##### Data

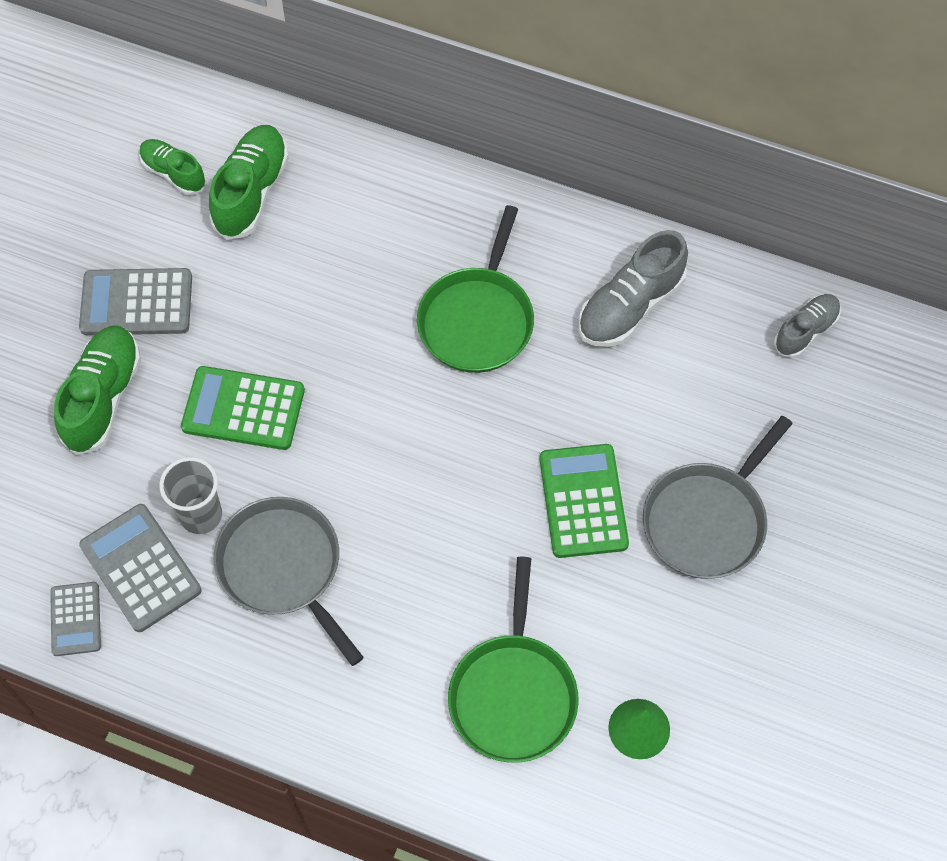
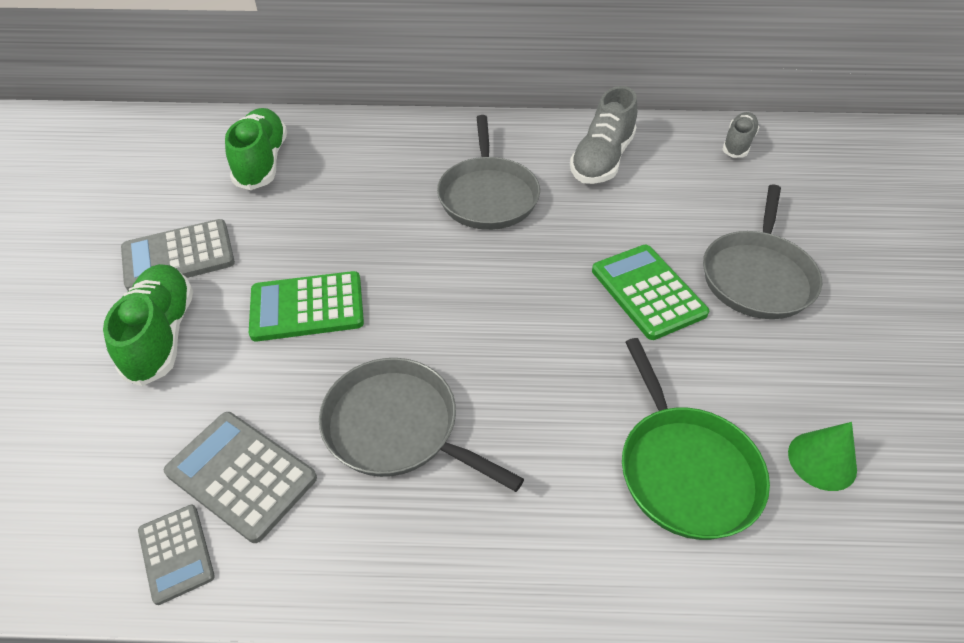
camera: 20 degrees left, 15 degrees down
green shoe [139,139,206,195] -> none
grey cup [159,457,222,534] -> none
green pan [417,205,534,373] -> grey pan [437,115,540,230]

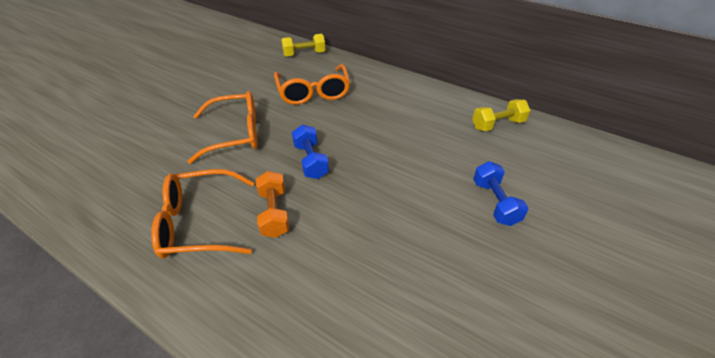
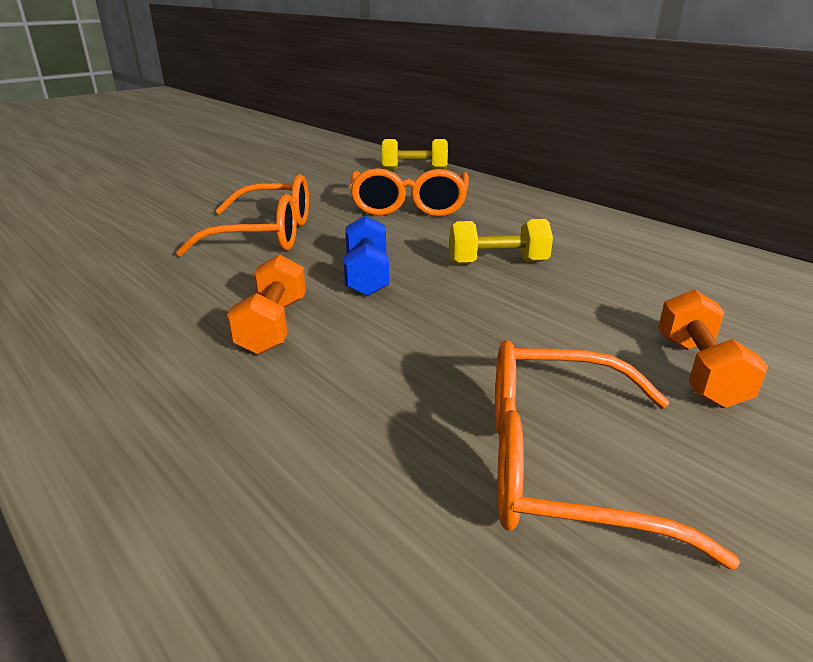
camera: 15 degrees right, 15 degrees down
orange glasses [151,169,254,258] -> orange glasses moved to [495,340,740,569]
yellow dumbbell [472,99,531,131] -> yellow dumbbell moved to [449,219,553,265]
blue dumbbell [473,161,528,226] -> orange dumbbell [658,289,768,408]

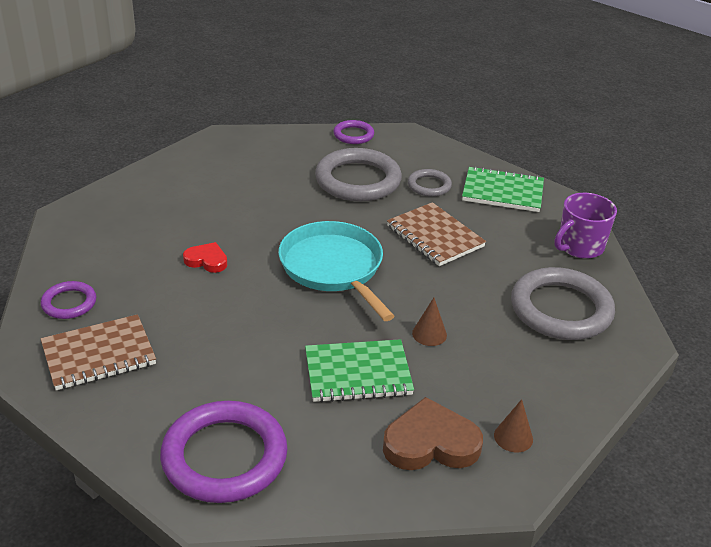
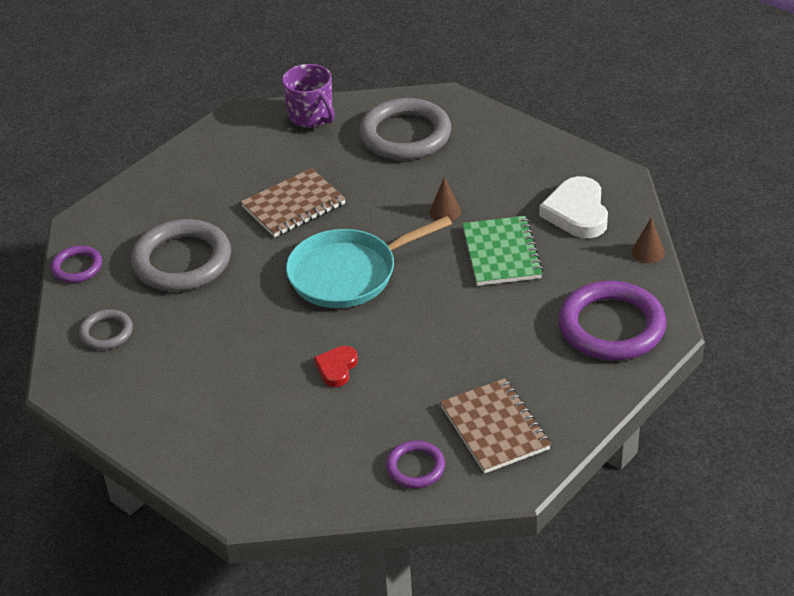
camera: 85 degrees left, 5 degrees up
brown heart [383,397,483,470] -> white heart [539,176,608,238]
grey ring [408,169,452,197] -> grey ring moved to [79,309,133,350]
green notebook [462,166,544,212] -> none
brown cone [494,399,533,452] -> brown cone moved to [632,217,665,263]

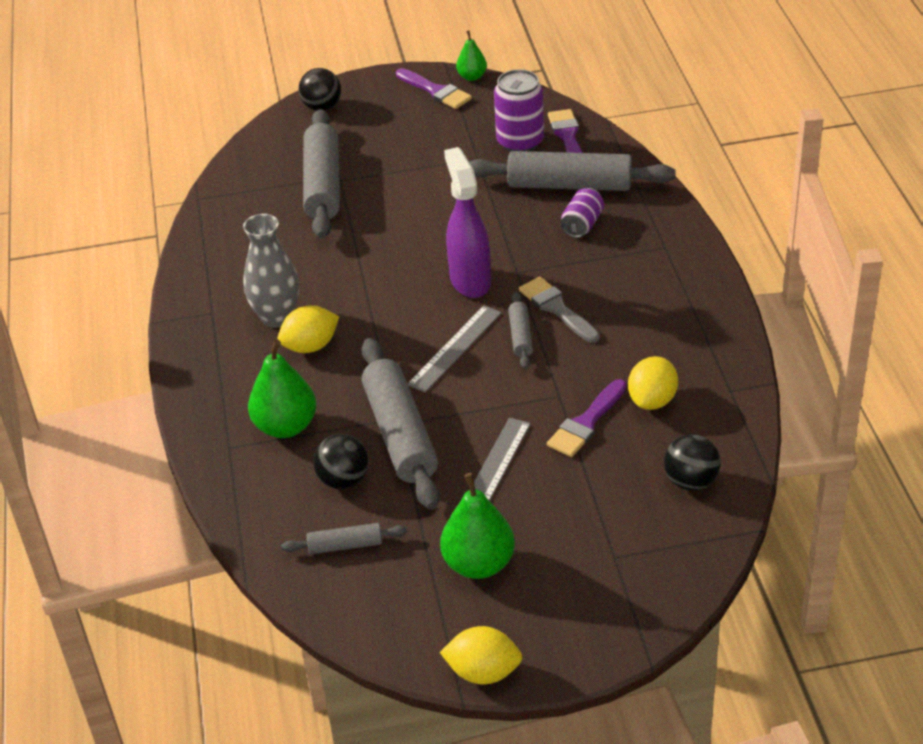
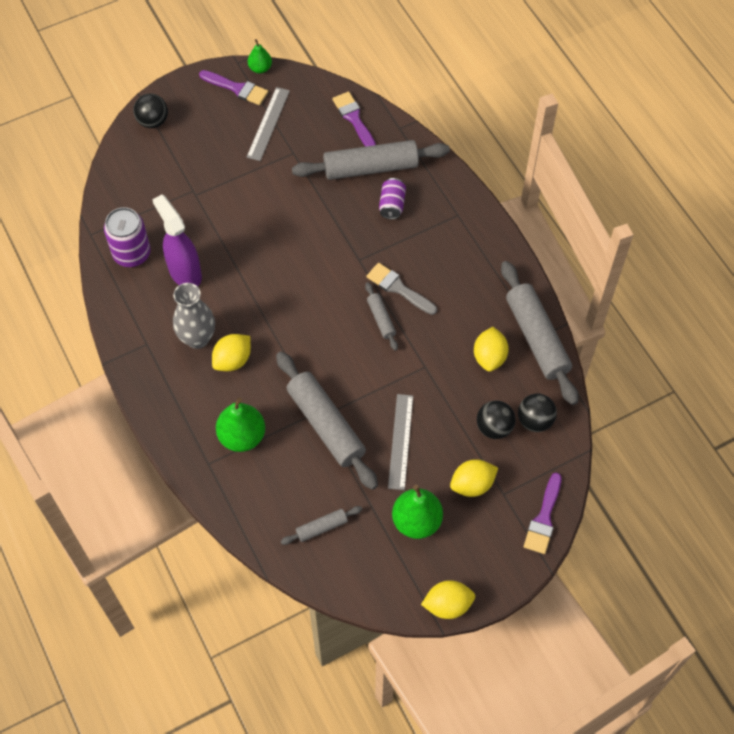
camera: 20 degrees left, 20 degrees up
grey rolling pin [303,109,340,239] -> grey rolling pin moved to [501,261,578,405]
black ball [313,434,369,489] -> black ball moved to [477,400,516,439]
grey ruler [407,305,502,393] -> grey ruler moved to [247,87,290,161]
purple spray bottle [444,147,491,298] -> purple spray bottle moved to [152,195,202,286]
purple can [494,69,544,152] -> purple can moved to [104,207,151,267]
purple brush [547,379,626,457] -> purple brush moved to [524,473,562,554]
none -> yellow lemon [450,459,498,497]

##########

**Requirement**
If a line in the entries contains the word "degrees", copy that line out.

**The answer**
camera: 20 degrees left, 15 degrees down
camera: 15 degrees right, 15 degrees down
camera: 85 degrees left, 5 degrees up
camera: 20 degrees left, 20 degrees up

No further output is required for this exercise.